### [Task requirements]
Only one stretch of the data below is needed: the line with "yellow nut (911" through the last line. Output it exactly and drop the pictures.

╭─ Dataset

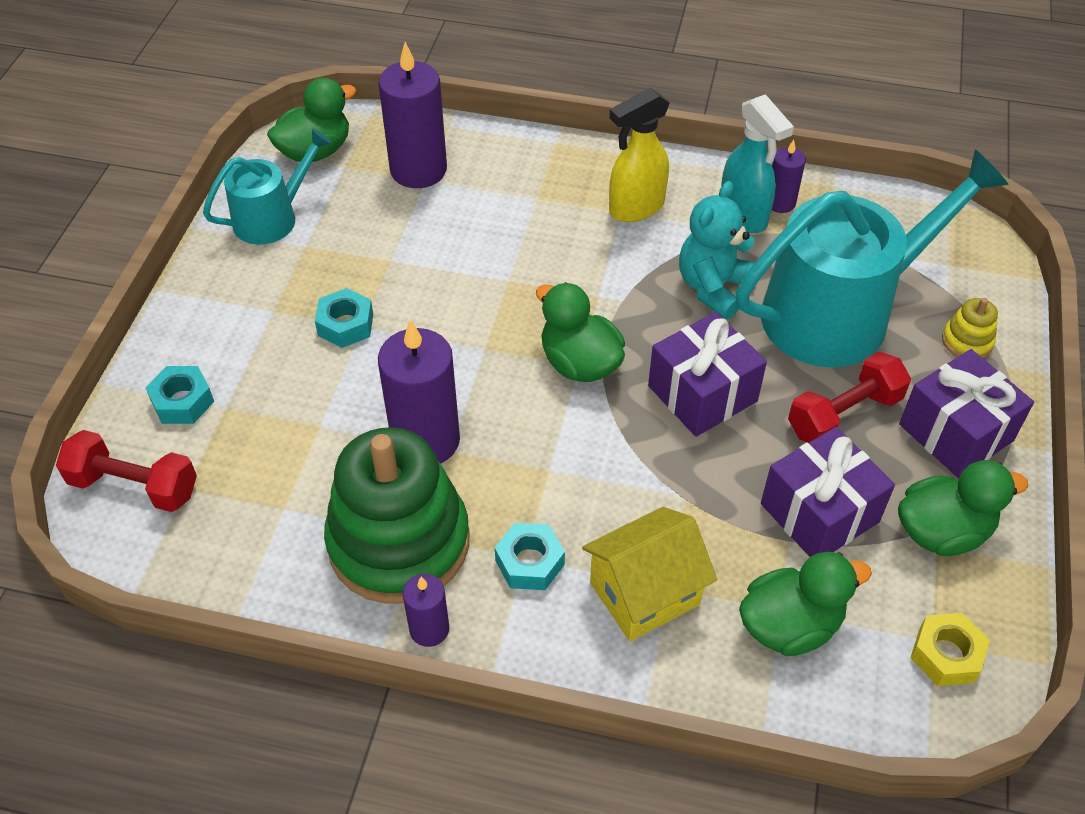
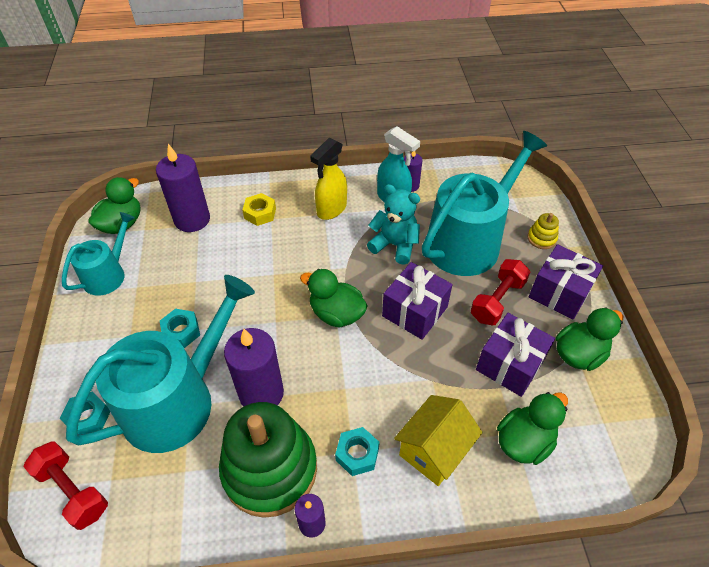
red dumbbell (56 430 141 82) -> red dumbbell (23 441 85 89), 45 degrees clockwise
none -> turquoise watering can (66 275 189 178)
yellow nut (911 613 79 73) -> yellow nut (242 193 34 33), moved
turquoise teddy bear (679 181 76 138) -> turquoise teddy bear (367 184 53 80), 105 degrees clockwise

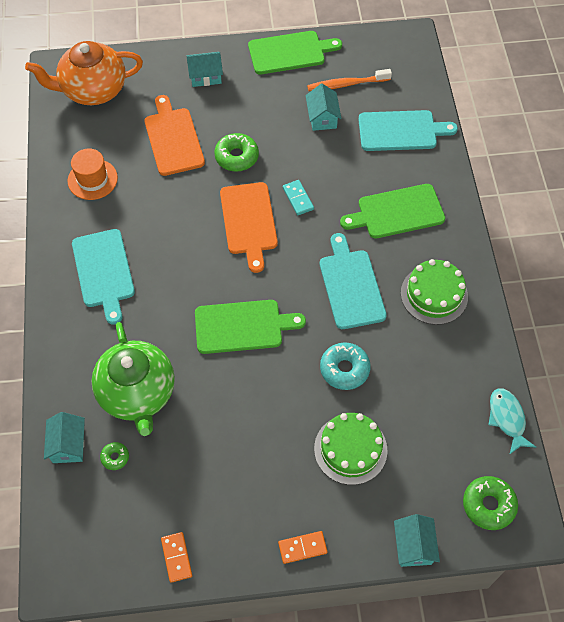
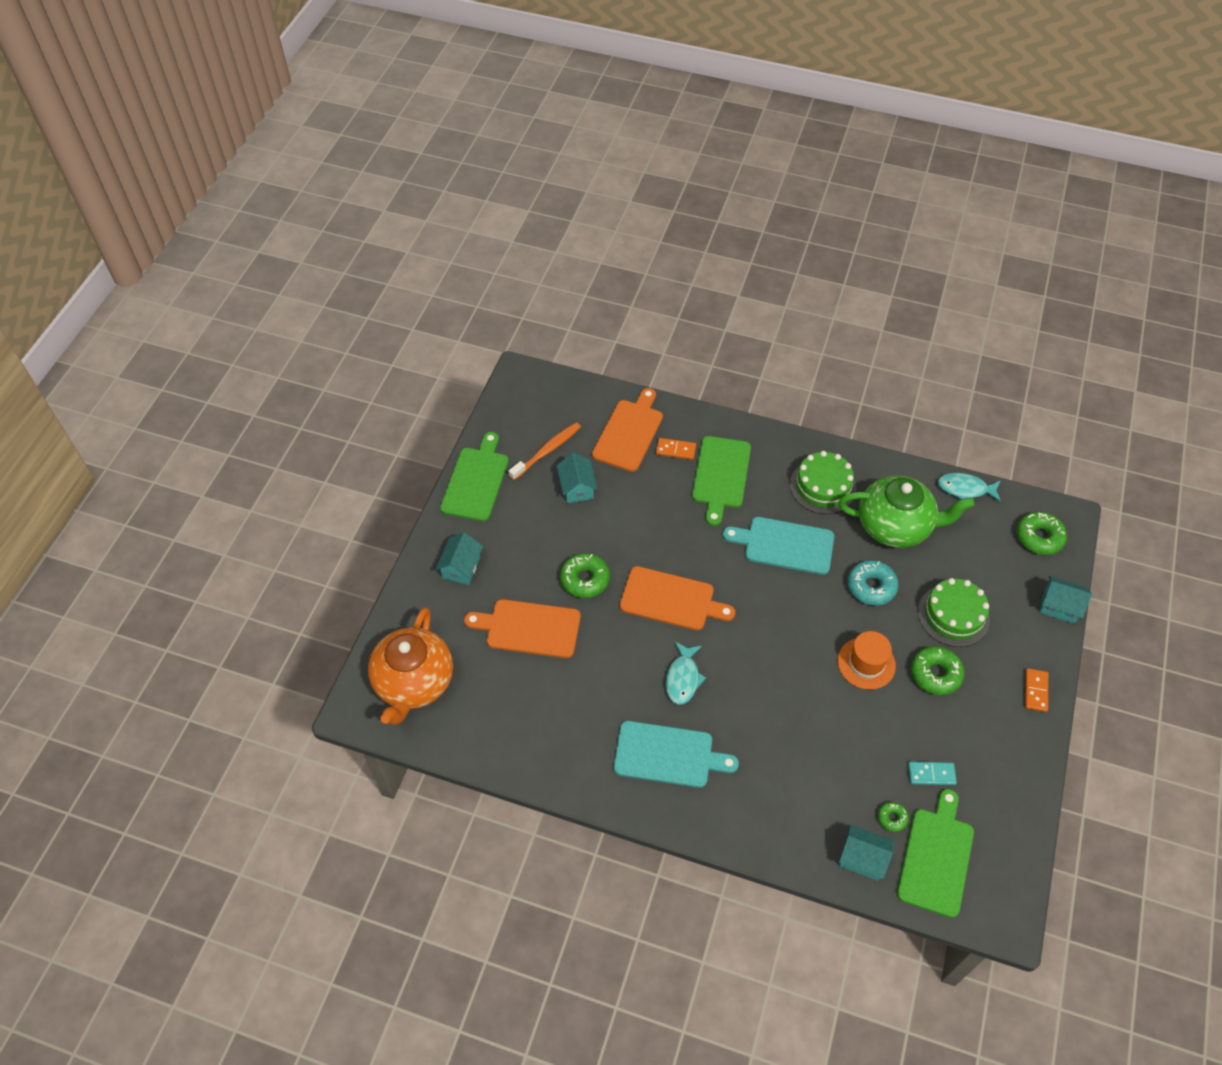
orange toothbrush (307 69 85 22) -> orange toothbrush (508 422 73 58), 150 degrees counterclockwise
turquoise house (306 84 35 47) -> turquoise house (557 453 40 50), 60 degrees clockwise
turquoise cutting board (358 110 100 41) -> orange cutting board (592 388 71 84)
orange domino (161 532 31 51) -> orange domino (656 438 40 22), moved
none -> turquoise fish (666 641 40 64)
orange hat (68 149 50 51) -> orange hat (838 631 58 59), moved
green teapot (91 322 84 114) -> green teapot (839 475 135 73), moved
green cutting board (195 300 111 54) -> green cutting board (897 789 77 129), moved
turquoise domino (283 180 31 35) -> turquoise domino (908 762 49 23), moved
none -> green donut (911 646 54 49)

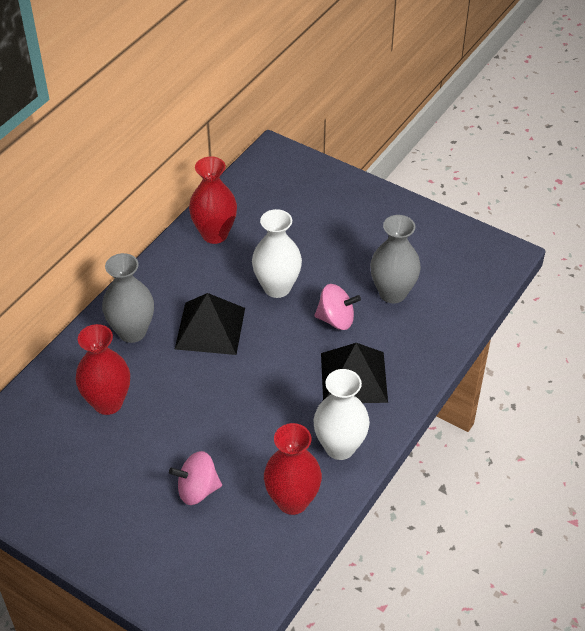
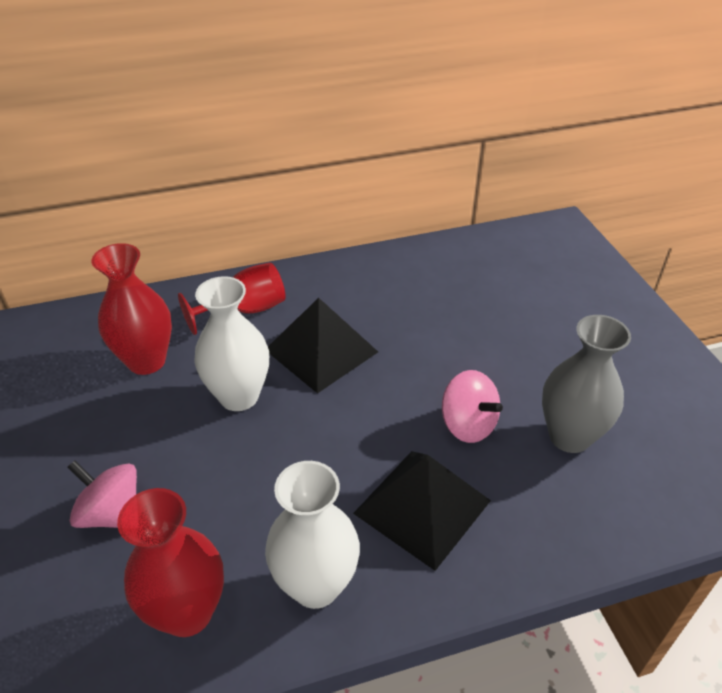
grey vase (102 253 52 90) -> red goblet (178 262 108 73)
white vase (252 209 50 89) -> white vase (194 276 75 135), moved
red vase (189 156 48 88) -> none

╰─

### [Exercise response]
yellow nut (911 613 79 73) -> yellow nut (242 193 34 33), moved
turquoise teddy bear (679 181 76 138) -> turquoise teddy bear (367 184 53 80), 105 degrees clockwise

orange toothbrush (307 69 85 22) -> orange toothbrush (508 422 73 58), 150 degrees counterclockwise
turquoise house (306 84 35 47) -> turquoise house (557 453 40 50), 60 degrees clockwise
turquoise cutting board (358 110 100 41) -> orange cutting board (592 388 71 84)
orange domino (161 532 31 51) -> orange domino (656 438 40 22), moved
none -> turquoise fish (666 641 40 64)
orange hat (68 149 50 51) -> orange hat (838 631 58 59), moved
green teapot (91 322 84 114) -> green teapot (839 475 135 73), moved
green cutting board (195 300 111 54) -> green cutting board (897 789 77 129), moved
turquoise domino (283 180 31 35) -> turquoise domino (908 762 49 23), moved
none -> green donut (911 646 54 49)

grey vase (102 253 52 90) -> red goblet (178 262 108 73)
white vase (252 209 50 89) -> white vase (194 276 75 135), moved
red vase (189 156 48 88) -> none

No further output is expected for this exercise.